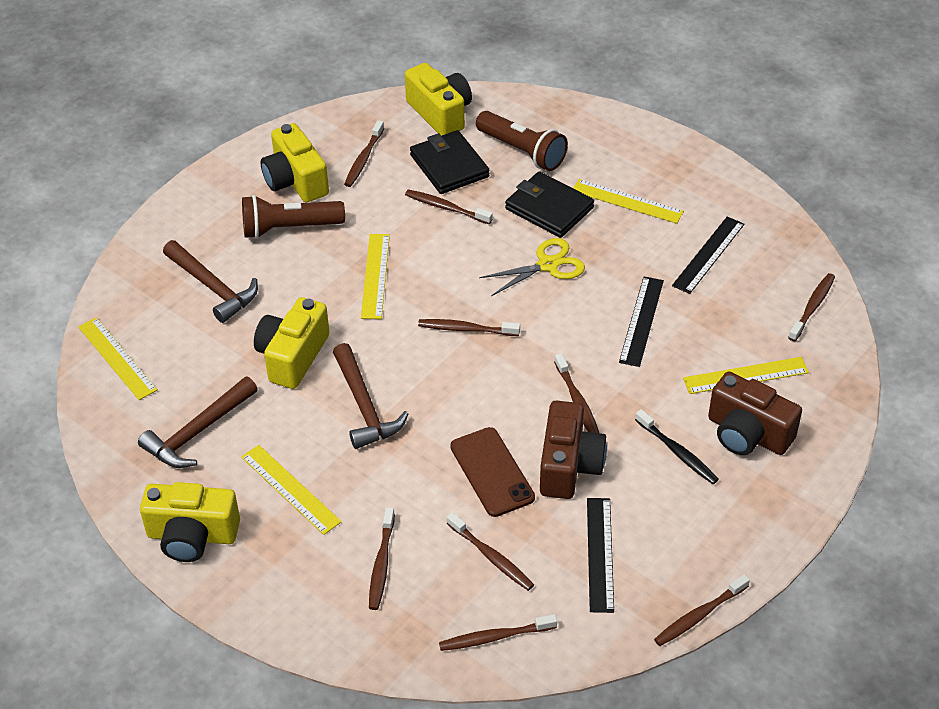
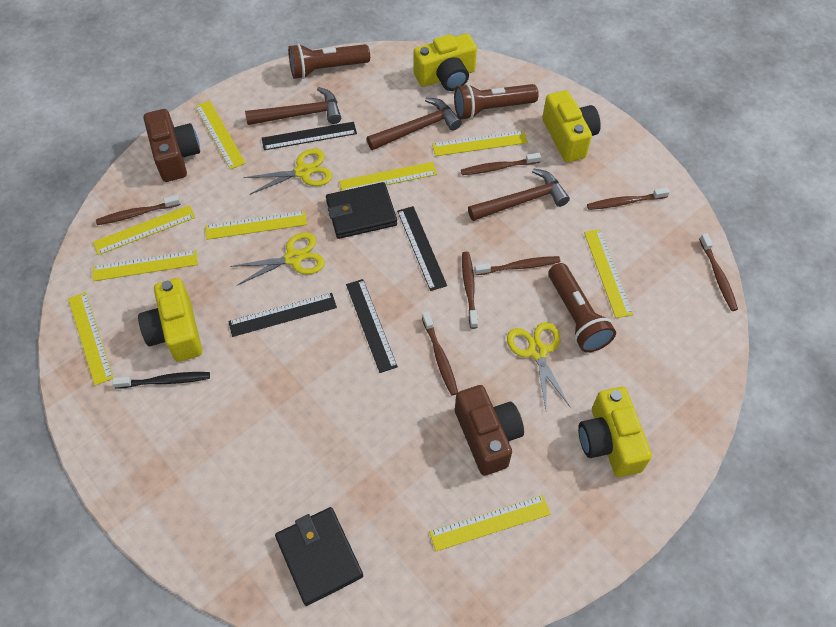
black ruler: 3 -> 4
brown flashlight: 2 -> 3
brown phone: 1 -> 0
brown toothbrush: 9 -> 7
yellow ruler: 5 -> 9
yellow scissors: 1 -> 3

━━━━━━

> Assigned task
Report every line above that has the string "brown" in it.

> Worked solution
brown flashlight: 2 -> 3
brown phone: 1 -> 0
brown toothbrush: 9 -> 7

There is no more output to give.